▶ _Object state change records_:
_ _ _ _

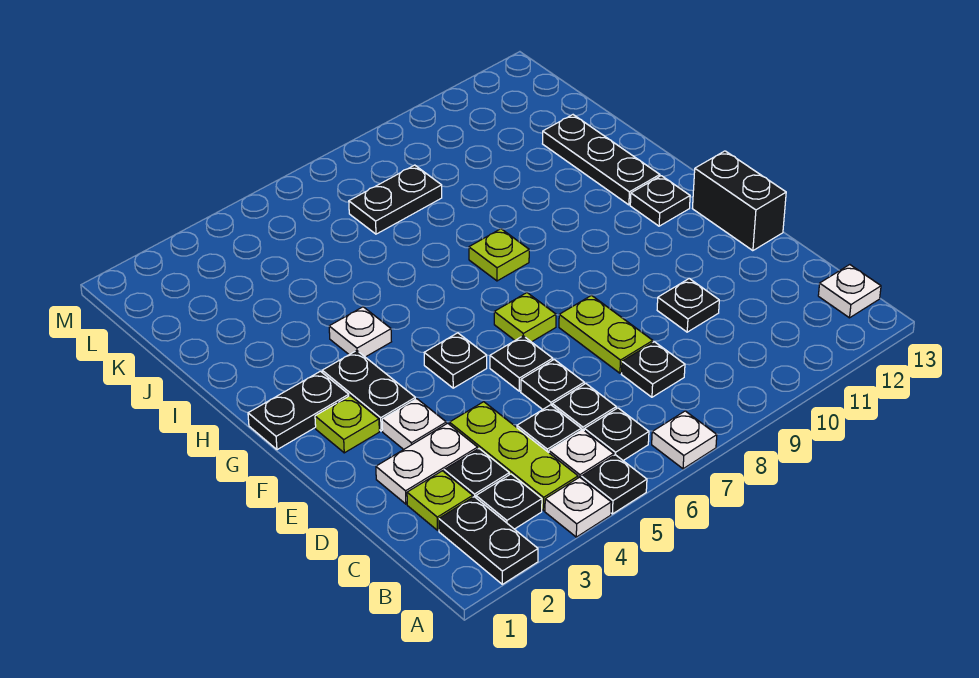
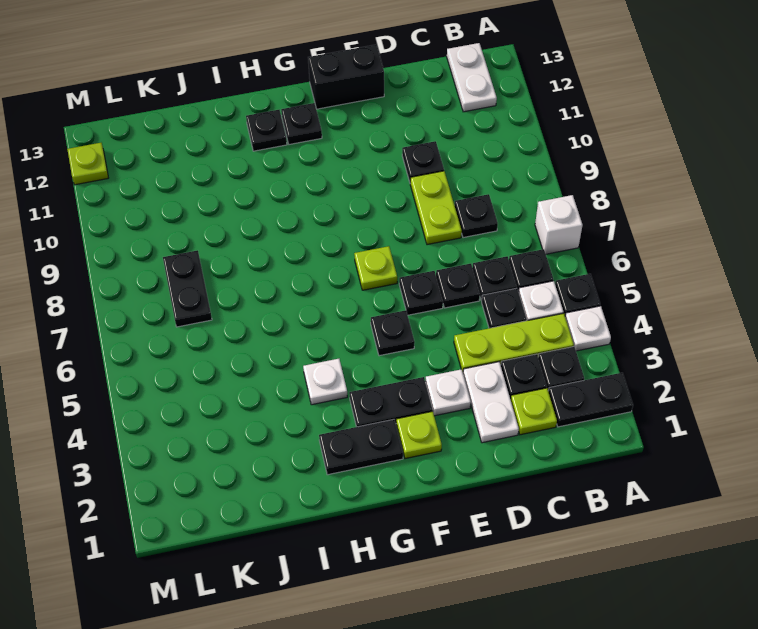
white plate A7 level 1 -> white brick A7 level 1
white plate B13 level 1 -> white plate B12:B13 level 1
lime plate D8:E8 level 1 -> lime plate D8:D9 level 1
black plate G1:G2 level 1 -> black plate G2:H2 level 1
lime plate H8 level 1 -> lime plate M12 level 1
black plate H12:J12 level 1 -> black plate H12 level 1

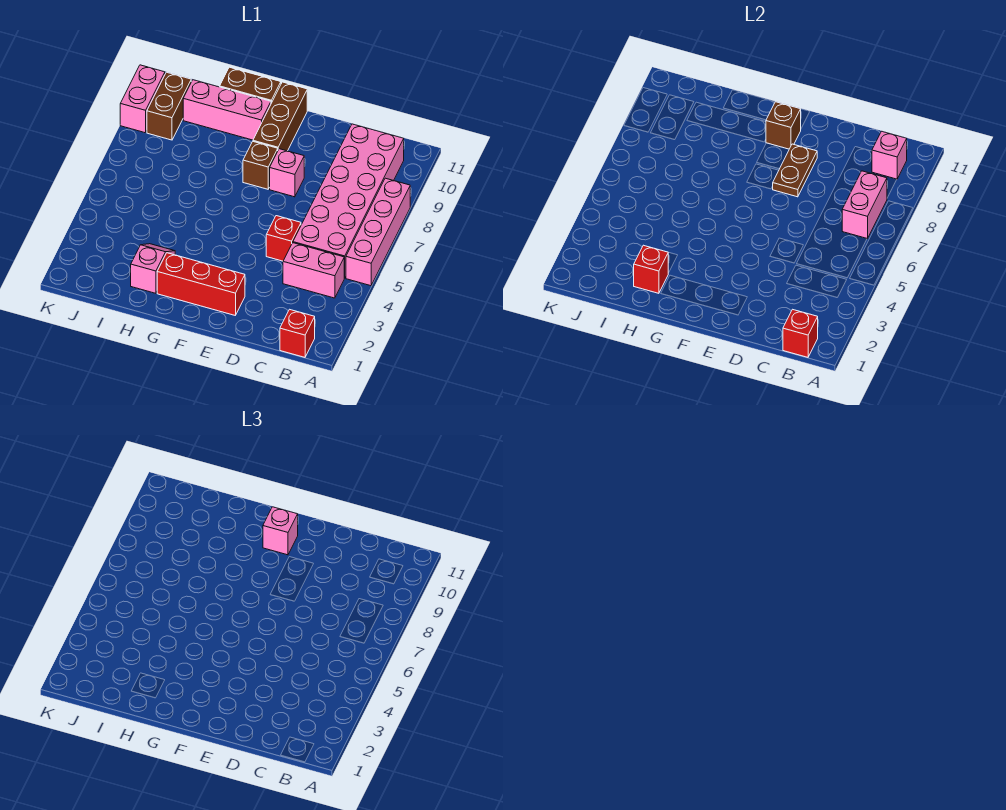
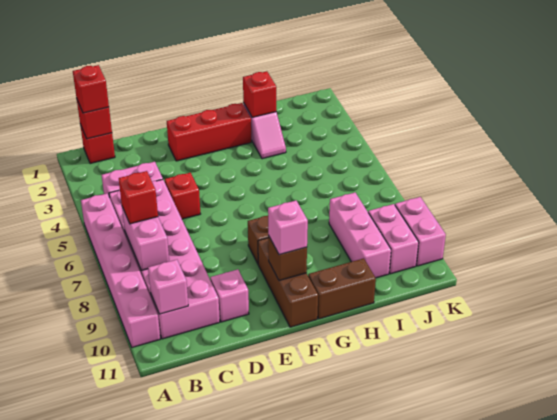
pink brick A5:A8 level 1 -> pink brick A5:A10 level 1
none -> red brick B1 level 3
none -> red brick B7 level 3
pink brick E8 level 1 -> pink brick D10 level 1
brown plate E8:E9 level 2 -> none
pink brick G10:I10 level 1 -> pink brick I8:I10 level 1
brown brick J9:J10 level 1 -> pink brick J9:J10 level 1

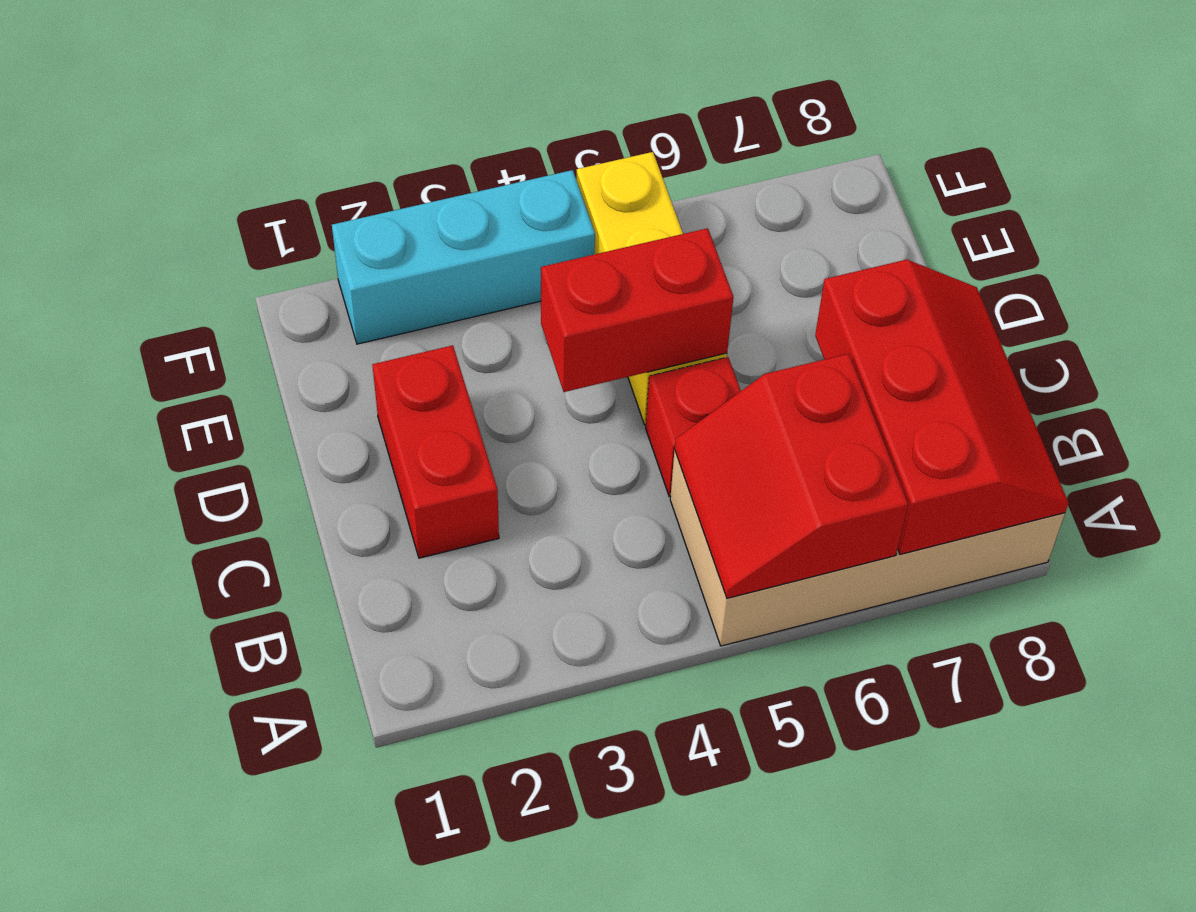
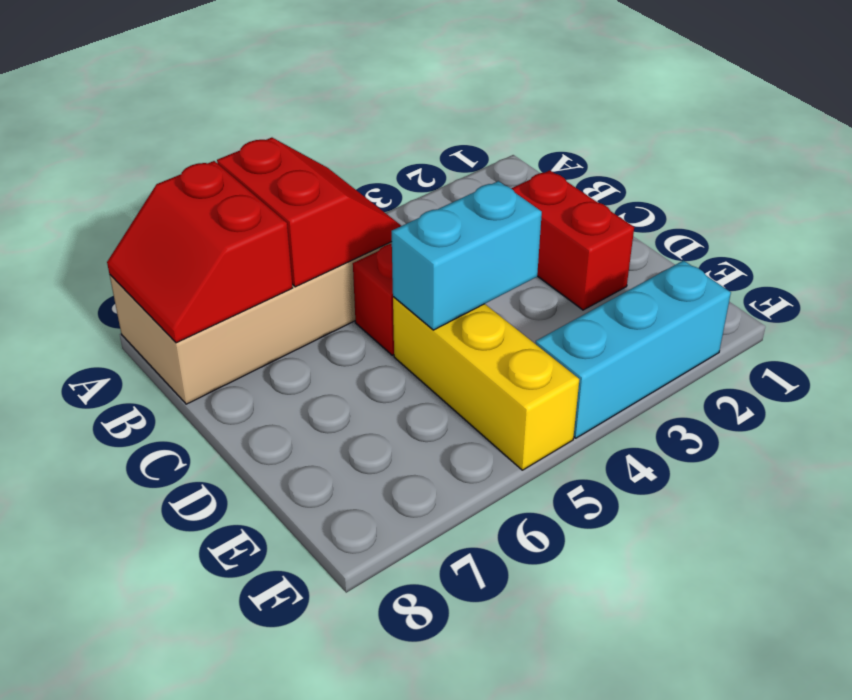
red slope A7:C8 level 2 top 7 -> red slope A7:B8 level 2 top 7
red brick D4:D5 level 2 -> cyan brick D4:D5 level 2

_ _ _ _

▶ _EXERCISE DETAILS_:
Copy every line exactly, from the opening line of the entries down to the line holding "pink brick A5:A8", and keep the pictures out.

▶ _TASK OUTPUT_:
white plate A7 level 1 -> white brick A7 level 1
white plate B13 level 1 -> white plate B12:B13 level 1
lime plate D8:E8 level 1 -> lime plate D8:D9 level 1
black plate G1:G2 level 1 -> black plate G2:H2 level 1
lime plate H8 level 1 -> lime plate M12 level 1
black plate H12:J12 level 1 -> black plate H12 level 1

pink brick A5:A8 level 1 -> pink brick A5:A10 level 1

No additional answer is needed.